*Supplied entries*

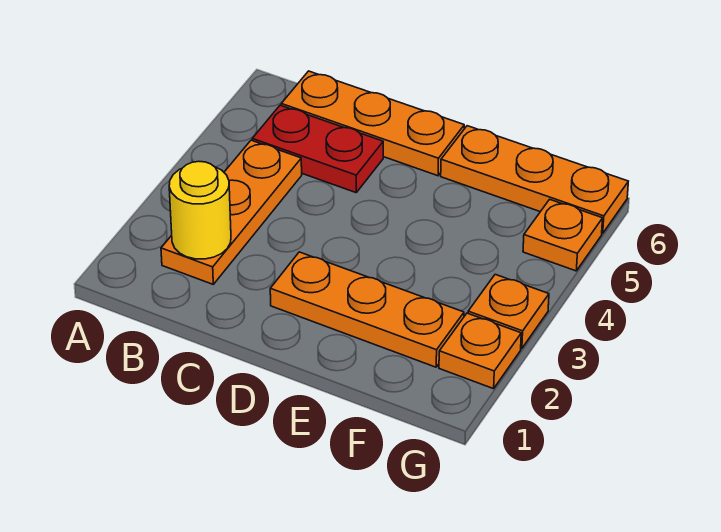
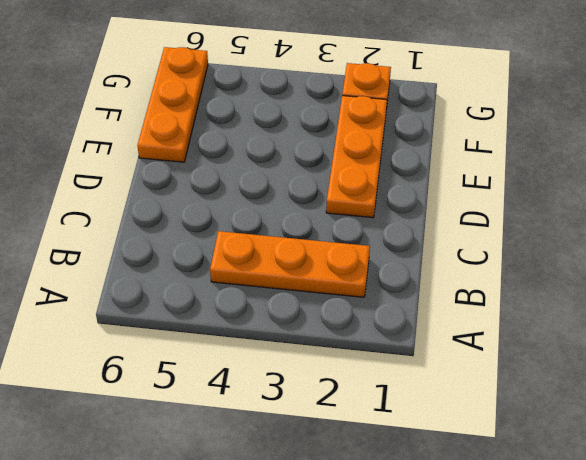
none -> red plate B5:C5 level 1
none -> orange plate B6:D6 level 1

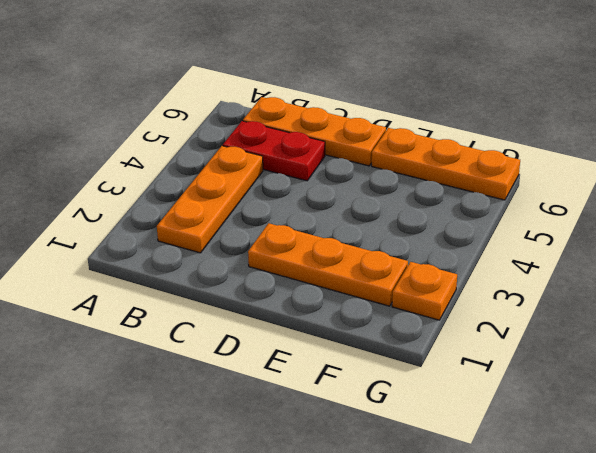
none -> orange plate G3 level 1
none -> orange plate G5 level 1

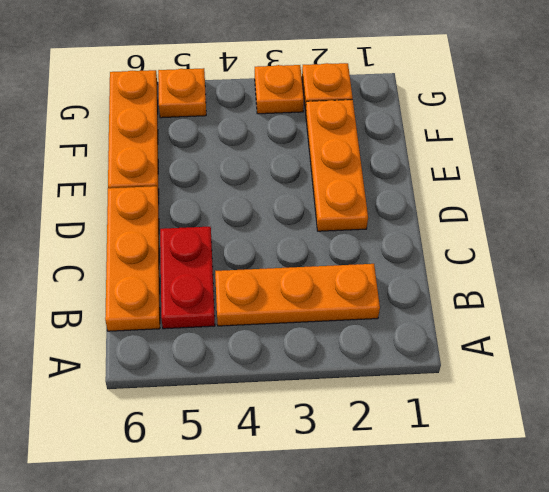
none -> yellow round brick B2 level 2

*Work request*
Only the lines from the one containing "none -> orange plate B6:D6 level 1" through the last line of the material should be returned, exactly and without pictures.

*Exercise answer*
none -> orange plate B6:D6 level 1

none -> orange plate G3 level 1
none -> orange plate G5 level 1

none -> yellow round brick B2 level 2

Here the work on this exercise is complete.